◆ **ASSIGNED TASK**: Your task is to copy each line of the material below that includes "dispenser".

◆ **RECORDS FOR THE TASK**:

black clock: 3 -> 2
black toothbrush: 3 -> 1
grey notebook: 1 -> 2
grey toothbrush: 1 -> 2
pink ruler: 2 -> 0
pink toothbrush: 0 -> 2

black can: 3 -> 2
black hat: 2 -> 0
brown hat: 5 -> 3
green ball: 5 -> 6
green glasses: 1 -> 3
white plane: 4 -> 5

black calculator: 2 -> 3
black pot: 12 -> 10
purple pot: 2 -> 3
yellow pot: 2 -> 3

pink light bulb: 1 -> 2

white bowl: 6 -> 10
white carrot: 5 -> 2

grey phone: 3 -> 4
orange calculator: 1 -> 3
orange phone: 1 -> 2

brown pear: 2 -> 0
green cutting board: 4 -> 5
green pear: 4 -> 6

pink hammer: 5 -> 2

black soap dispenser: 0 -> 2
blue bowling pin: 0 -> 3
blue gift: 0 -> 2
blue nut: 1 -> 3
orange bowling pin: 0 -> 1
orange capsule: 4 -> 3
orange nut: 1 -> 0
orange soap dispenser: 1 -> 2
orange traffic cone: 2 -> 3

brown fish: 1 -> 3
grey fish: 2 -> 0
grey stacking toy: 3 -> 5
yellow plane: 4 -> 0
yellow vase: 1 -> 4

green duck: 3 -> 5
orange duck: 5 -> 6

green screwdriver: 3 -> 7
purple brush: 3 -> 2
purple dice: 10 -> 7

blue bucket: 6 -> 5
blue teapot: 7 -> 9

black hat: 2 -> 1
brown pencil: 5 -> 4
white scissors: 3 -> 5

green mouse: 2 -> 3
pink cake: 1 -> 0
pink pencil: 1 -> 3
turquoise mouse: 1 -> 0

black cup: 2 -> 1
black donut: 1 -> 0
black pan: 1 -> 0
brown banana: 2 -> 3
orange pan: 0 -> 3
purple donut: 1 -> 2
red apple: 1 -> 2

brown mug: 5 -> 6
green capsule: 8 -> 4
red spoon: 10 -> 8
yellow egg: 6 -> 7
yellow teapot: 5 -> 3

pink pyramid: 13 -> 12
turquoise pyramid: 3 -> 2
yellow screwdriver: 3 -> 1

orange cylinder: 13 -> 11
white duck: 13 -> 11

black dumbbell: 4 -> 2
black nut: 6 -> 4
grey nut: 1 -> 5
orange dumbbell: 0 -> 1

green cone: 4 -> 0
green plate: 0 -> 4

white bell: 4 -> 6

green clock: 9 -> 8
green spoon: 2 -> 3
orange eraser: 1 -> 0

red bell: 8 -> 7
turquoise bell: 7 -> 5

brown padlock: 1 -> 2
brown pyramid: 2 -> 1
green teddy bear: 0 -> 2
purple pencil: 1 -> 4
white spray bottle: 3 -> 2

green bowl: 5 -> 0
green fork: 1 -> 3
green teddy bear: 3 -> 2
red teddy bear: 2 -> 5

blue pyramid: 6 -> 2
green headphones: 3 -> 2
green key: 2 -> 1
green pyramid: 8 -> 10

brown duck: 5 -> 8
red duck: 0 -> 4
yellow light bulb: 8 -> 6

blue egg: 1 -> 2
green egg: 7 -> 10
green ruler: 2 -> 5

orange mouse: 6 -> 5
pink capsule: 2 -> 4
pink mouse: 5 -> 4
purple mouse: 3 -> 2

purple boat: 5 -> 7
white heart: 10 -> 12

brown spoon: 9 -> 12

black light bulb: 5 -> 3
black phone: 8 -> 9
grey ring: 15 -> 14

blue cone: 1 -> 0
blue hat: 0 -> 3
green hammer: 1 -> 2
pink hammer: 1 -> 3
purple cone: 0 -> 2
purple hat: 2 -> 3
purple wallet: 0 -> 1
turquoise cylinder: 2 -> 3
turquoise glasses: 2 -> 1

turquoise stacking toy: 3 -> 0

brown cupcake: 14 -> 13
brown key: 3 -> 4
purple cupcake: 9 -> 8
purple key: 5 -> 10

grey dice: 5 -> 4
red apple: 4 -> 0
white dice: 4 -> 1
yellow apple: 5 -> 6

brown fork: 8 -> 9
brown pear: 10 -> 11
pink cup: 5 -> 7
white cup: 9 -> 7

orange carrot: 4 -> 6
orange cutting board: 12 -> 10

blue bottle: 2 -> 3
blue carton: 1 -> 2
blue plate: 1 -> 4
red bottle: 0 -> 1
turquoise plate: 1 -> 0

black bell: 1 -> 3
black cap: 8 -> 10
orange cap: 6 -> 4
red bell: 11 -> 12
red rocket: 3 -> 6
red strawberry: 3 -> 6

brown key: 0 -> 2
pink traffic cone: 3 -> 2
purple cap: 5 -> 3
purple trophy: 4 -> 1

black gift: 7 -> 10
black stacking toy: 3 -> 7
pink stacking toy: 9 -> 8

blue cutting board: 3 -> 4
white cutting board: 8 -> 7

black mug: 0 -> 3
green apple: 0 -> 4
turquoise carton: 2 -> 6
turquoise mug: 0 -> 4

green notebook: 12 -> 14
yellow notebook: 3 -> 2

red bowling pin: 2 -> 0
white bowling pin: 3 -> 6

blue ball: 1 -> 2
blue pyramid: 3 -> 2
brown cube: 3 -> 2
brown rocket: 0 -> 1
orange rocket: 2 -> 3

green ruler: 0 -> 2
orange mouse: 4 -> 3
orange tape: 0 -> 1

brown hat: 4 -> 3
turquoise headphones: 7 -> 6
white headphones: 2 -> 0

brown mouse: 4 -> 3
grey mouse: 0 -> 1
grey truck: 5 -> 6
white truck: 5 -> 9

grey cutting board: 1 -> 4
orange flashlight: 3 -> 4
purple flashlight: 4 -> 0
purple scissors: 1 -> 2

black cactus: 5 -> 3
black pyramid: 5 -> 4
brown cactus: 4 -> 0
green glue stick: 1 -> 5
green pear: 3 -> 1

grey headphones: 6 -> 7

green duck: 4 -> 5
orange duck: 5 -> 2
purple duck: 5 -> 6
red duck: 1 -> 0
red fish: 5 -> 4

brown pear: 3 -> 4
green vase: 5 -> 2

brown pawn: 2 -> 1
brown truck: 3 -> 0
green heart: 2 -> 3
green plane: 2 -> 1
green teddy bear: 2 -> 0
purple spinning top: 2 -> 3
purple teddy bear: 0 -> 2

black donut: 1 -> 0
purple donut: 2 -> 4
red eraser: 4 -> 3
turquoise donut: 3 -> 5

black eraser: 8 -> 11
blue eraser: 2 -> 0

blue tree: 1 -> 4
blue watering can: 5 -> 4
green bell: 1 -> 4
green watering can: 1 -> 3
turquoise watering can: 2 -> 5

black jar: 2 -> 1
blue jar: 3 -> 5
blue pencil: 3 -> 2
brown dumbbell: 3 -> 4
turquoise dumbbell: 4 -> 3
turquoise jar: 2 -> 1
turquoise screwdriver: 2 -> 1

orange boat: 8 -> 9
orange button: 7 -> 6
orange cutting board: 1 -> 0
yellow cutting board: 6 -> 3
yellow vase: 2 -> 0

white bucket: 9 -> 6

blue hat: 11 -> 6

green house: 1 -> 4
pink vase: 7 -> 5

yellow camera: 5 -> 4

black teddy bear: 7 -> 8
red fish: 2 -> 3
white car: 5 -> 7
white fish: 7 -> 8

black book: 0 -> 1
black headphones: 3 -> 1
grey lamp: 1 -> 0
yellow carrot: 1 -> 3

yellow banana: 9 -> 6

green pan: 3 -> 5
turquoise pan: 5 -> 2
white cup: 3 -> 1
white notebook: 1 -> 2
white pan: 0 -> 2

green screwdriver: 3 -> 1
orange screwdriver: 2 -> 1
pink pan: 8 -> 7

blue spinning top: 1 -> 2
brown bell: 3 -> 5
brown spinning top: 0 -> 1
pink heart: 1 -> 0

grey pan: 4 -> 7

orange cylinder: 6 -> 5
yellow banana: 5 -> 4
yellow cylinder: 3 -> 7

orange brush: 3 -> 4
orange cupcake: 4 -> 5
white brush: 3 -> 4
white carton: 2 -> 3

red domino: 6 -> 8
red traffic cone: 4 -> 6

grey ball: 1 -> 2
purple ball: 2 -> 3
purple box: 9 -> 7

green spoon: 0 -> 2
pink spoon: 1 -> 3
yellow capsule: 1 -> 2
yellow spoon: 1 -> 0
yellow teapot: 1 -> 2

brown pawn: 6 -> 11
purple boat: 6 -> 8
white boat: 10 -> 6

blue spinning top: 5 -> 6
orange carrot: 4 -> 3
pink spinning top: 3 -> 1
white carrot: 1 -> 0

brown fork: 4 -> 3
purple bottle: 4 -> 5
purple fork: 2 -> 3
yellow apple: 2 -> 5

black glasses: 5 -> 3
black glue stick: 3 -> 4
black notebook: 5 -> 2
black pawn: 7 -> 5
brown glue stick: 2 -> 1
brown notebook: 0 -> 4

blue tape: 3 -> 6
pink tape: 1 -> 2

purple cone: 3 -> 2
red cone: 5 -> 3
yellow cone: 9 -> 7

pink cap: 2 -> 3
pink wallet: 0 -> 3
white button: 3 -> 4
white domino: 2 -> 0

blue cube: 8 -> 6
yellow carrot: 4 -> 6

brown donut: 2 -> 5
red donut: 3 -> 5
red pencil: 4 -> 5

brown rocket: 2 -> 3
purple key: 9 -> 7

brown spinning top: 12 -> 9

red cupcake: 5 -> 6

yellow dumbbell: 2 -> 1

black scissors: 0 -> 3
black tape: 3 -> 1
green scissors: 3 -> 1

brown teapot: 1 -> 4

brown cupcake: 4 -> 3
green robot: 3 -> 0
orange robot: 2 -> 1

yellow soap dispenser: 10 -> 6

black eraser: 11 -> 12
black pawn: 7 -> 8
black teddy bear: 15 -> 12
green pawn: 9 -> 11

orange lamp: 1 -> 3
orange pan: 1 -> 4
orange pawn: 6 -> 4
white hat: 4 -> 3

◆ **EXERCISE RESULT**:
black soap dispenser: 0 -> 2
orange soap dispenser: 1 -> 2
yellow soap dispenser: 10 -> 6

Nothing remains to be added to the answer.